=== Input ===

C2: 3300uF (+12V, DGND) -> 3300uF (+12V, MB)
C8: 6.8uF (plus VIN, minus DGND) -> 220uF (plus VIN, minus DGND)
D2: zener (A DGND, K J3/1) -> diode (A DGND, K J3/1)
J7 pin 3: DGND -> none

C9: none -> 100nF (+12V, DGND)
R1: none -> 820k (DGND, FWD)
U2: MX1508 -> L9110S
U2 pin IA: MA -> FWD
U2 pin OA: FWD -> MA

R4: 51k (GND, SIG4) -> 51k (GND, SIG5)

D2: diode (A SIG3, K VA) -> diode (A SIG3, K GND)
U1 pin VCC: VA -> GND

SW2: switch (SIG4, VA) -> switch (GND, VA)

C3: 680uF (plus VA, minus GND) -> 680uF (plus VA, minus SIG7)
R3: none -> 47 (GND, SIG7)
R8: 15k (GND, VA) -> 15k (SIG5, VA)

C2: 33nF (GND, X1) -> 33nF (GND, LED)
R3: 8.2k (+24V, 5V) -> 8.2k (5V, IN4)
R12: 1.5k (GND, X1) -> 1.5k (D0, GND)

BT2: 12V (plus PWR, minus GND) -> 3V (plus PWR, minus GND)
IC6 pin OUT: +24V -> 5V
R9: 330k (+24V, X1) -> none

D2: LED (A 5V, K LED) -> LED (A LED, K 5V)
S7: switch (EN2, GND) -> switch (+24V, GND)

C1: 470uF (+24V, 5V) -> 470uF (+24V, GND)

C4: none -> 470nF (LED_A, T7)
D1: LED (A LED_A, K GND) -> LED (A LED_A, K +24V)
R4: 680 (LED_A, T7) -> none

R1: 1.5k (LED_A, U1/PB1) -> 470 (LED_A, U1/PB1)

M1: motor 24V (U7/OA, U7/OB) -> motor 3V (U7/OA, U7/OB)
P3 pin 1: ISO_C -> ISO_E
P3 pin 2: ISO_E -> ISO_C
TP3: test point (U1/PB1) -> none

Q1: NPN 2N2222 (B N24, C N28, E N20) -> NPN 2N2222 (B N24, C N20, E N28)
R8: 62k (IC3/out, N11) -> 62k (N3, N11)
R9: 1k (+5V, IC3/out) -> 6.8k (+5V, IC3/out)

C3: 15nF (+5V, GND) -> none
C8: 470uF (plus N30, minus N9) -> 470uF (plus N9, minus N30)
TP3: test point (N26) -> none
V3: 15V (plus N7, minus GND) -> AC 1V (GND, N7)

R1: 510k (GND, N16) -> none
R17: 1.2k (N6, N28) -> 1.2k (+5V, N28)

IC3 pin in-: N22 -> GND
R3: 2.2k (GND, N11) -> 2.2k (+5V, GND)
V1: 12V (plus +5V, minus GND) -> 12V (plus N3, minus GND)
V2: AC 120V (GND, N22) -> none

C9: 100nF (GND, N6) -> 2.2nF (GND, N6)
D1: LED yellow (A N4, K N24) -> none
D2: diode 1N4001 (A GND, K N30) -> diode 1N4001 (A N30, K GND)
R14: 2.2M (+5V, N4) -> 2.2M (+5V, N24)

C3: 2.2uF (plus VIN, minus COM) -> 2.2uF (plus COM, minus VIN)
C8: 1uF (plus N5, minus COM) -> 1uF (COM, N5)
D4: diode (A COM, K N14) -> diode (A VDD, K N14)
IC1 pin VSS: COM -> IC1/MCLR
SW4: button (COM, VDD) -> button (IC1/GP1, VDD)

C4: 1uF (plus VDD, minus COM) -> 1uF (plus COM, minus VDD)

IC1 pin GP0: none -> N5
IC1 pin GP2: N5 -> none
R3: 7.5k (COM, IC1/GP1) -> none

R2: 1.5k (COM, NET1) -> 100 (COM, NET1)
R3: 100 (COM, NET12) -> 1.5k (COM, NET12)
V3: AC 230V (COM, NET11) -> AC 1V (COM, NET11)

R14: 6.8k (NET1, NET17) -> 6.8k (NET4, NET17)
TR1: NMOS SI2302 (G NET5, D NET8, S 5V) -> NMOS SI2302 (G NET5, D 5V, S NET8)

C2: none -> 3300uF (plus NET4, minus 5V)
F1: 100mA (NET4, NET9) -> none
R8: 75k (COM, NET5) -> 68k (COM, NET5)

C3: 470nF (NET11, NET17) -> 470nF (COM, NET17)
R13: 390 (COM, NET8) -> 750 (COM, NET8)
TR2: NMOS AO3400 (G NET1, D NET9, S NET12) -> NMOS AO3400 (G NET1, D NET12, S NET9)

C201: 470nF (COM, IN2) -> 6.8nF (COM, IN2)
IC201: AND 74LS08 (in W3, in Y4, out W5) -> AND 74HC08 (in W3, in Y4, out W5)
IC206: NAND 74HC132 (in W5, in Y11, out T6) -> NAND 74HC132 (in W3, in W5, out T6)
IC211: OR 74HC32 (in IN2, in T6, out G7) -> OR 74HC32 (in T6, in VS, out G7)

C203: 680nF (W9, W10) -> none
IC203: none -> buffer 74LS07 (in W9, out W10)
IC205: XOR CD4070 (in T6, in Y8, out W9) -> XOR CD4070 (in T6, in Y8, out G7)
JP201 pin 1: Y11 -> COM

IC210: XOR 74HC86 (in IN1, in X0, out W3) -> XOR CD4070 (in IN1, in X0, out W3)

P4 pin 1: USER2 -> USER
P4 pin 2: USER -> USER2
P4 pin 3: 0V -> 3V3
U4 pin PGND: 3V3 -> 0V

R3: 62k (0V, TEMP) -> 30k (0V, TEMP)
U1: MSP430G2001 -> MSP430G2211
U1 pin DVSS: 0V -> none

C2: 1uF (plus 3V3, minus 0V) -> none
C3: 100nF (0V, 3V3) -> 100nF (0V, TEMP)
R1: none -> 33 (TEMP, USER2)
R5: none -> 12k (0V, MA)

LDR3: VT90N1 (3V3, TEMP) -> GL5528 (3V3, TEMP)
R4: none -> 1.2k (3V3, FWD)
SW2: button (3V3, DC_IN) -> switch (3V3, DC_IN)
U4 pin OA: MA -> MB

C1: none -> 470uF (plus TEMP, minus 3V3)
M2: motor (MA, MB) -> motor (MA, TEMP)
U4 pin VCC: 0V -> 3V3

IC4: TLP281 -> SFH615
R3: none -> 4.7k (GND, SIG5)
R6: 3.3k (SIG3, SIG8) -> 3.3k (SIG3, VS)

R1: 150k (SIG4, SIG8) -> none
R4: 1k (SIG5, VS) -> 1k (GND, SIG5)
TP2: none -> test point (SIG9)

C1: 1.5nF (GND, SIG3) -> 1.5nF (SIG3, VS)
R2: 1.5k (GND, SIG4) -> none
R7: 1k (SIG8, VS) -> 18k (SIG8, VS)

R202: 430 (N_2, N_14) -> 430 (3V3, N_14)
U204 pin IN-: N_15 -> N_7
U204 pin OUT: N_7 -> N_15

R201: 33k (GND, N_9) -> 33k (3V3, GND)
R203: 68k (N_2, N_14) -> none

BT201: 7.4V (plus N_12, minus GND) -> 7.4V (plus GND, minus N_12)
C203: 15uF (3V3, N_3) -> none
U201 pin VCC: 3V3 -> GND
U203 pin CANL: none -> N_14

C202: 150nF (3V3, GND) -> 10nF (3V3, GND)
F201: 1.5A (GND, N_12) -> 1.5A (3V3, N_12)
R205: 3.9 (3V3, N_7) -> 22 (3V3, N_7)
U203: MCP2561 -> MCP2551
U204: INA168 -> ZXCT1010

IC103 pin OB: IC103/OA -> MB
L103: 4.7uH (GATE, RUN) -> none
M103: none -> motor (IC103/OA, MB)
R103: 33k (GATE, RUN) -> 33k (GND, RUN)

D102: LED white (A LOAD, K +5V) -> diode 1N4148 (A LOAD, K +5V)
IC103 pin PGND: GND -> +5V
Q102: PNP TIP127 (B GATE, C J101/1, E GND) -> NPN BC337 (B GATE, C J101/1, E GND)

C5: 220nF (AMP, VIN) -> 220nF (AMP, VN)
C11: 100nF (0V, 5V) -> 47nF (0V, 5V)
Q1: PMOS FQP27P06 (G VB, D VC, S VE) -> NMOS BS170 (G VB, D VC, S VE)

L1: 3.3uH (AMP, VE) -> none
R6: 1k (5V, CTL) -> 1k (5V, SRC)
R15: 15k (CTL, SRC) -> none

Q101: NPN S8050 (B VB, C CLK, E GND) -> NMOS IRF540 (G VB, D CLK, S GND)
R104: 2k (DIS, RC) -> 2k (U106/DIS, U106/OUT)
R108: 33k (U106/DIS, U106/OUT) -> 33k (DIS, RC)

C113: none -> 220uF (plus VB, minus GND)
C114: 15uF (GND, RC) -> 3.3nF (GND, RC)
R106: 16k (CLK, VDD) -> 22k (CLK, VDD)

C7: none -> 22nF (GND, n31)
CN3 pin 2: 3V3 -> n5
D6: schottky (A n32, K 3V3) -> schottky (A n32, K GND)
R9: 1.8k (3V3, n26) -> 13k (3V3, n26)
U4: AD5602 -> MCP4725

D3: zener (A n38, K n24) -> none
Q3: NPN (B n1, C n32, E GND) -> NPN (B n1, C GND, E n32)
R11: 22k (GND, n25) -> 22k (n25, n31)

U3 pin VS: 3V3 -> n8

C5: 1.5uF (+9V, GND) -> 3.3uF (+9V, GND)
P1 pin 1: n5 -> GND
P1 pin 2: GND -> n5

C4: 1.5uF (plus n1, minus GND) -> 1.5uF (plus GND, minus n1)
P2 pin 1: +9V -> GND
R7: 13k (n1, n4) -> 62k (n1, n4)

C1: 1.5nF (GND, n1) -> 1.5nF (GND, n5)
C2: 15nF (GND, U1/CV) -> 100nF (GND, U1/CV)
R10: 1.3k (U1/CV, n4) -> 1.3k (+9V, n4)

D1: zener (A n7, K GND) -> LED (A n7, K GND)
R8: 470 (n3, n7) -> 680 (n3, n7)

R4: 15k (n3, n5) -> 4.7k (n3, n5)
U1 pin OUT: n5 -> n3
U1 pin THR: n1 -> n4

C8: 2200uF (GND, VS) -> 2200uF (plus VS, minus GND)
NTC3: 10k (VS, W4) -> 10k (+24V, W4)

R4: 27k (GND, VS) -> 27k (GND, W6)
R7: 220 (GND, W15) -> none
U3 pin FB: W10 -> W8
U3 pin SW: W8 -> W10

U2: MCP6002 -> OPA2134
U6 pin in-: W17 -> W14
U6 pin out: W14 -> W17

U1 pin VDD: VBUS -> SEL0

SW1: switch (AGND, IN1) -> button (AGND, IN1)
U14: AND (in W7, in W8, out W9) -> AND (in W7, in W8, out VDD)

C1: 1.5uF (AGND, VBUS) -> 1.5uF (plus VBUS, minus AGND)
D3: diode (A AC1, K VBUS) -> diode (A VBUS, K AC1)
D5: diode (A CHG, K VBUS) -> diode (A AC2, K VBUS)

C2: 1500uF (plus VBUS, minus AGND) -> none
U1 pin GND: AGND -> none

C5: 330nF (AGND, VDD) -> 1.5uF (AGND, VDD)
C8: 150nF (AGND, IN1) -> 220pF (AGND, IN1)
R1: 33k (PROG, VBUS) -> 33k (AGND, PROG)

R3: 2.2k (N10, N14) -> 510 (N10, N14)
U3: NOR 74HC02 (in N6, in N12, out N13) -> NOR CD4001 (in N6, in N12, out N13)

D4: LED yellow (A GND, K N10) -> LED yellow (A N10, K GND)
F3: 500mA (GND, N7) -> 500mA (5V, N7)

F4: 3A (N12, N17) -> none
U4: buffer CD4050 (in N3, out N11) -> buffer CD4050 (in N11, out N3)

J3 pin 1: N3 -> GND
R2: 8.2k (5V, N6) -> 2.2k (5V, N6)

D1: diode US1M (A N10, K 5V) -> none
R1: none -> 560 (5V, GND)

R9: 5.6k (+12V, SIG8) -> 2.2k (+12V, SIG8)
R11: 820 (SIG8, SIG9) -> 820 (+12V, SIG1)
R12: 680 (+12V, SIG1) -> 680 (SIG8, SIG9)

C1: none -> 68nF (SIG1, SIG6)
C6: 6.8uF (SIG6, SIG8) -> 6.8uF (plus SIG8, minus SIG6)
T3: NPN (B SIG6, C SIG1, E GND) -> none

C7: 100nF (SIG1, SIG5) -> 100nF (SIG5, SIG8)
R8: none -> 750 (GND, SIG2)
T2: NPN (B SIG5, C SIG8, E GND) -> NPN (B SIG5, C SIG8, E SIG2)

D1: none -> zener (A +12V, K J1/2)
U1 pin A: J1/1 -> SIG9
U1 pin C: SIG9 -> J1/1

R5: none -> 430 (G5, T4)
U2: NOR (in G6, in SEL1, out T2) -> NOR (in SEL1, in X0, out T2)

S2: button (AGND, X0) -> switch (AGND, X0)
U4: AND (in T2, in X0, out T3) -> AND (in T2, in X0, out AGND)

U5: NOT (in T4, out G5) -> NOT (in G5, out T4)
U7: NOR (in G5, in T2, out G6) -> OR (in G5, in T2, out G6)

===

Reply by stating only how many lines in the listing hold the word "DGND".

-- Answer space --
6